YOUR INSTRUCTIONS: Make an exact copy of all the data, pictures excluded.
MATERIAL PROVIDED: Begin
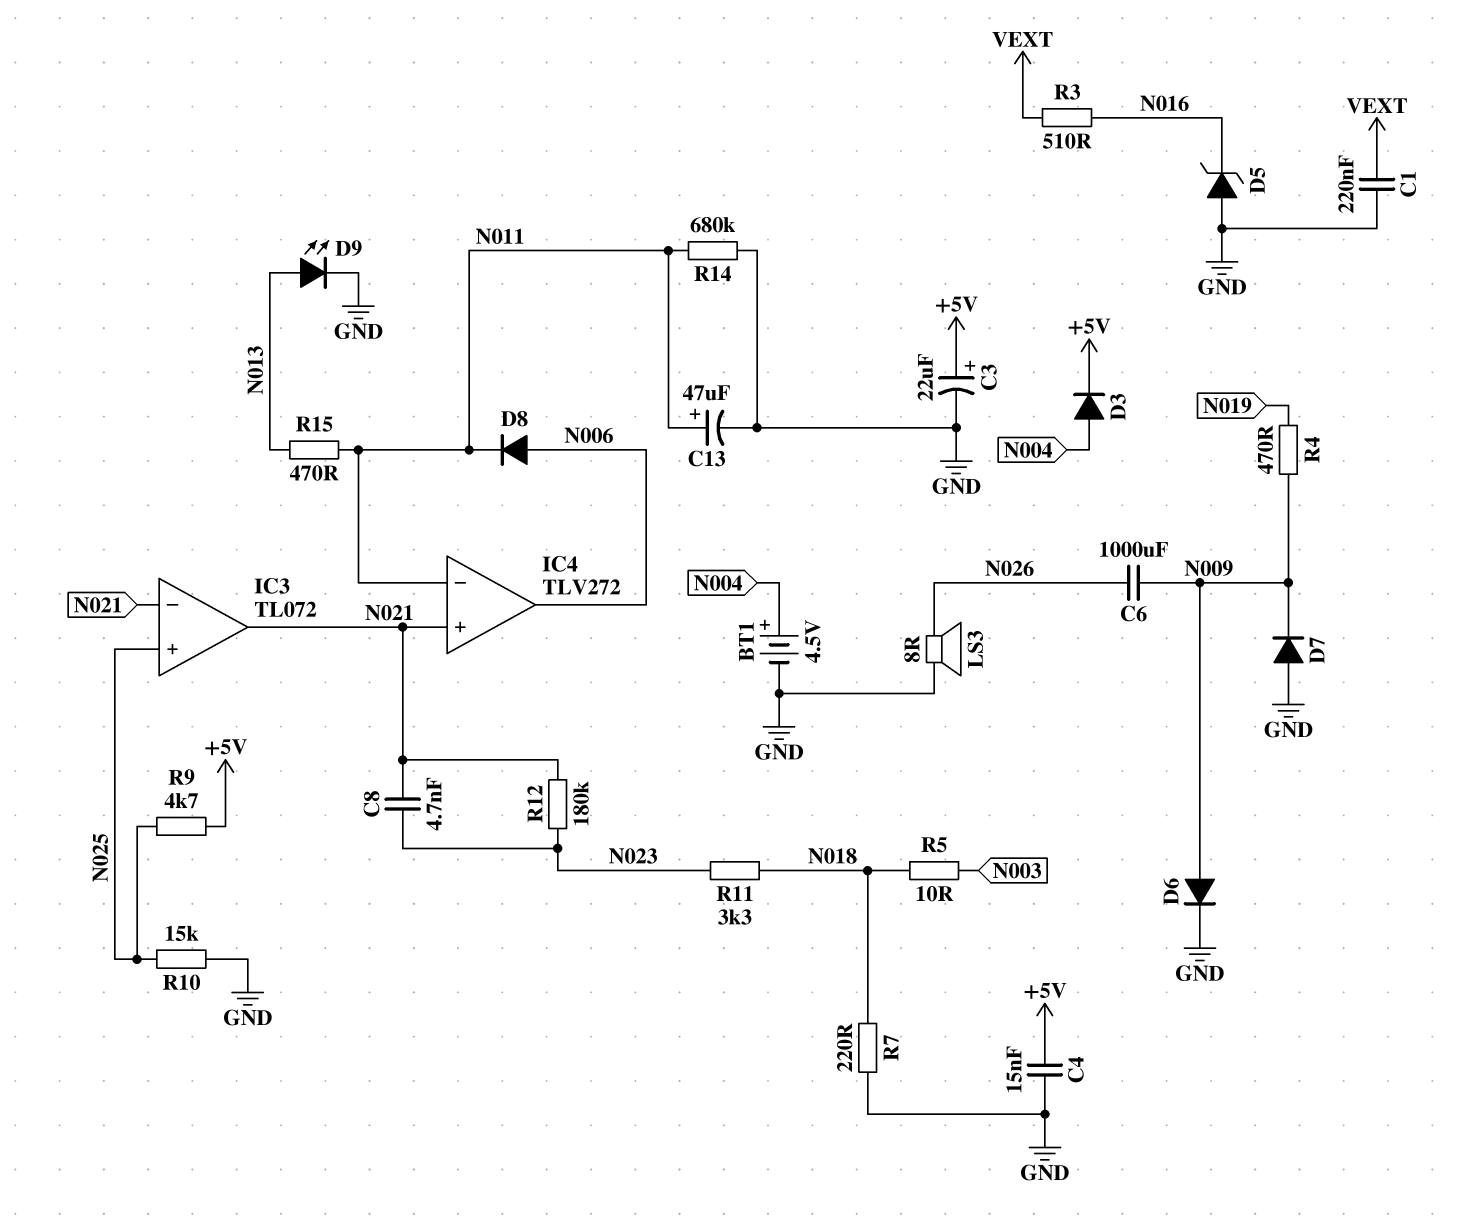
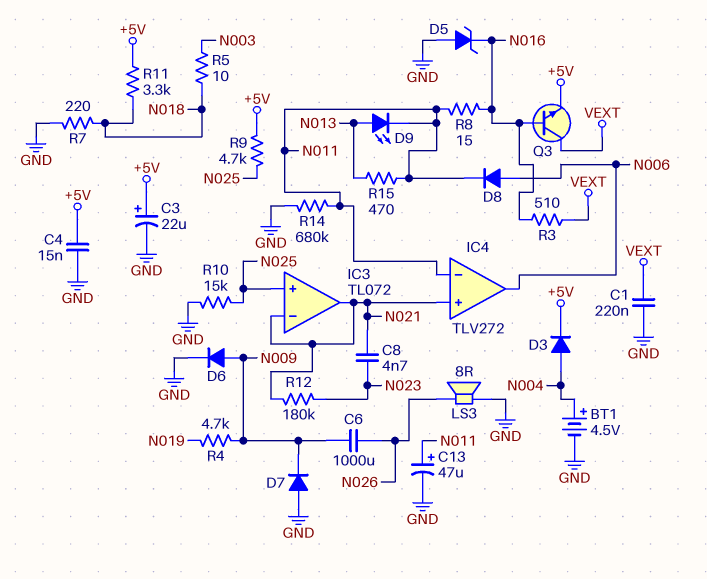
D9: LED (A N013, K GND) -> LED (A N013, K N011)
Q3: none -> NPN (B N016, C VEXT, E +5V)
R4: 470 (N009, N019) -> 4.7k (N009, N019)
R8: none -> 15 (N011, N016)
R11: 3.3k (N018, N023) -> 3.3k (+5V, N018)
MATERIAL PROVIDED: End
EXERCISE RESPONSE:
D9: LED (A N013, K GND) -> LED (A N013, K N011)
Q3: none -> NPN (B N016, C VEXT, E +5V)
R4: 470 (N009, N019) -> 4.7k (N009, N019)
R8: none -> 15 (N011, N016)
R11: 3.3k (N018, N023) -> 3.3k (+5V, N018)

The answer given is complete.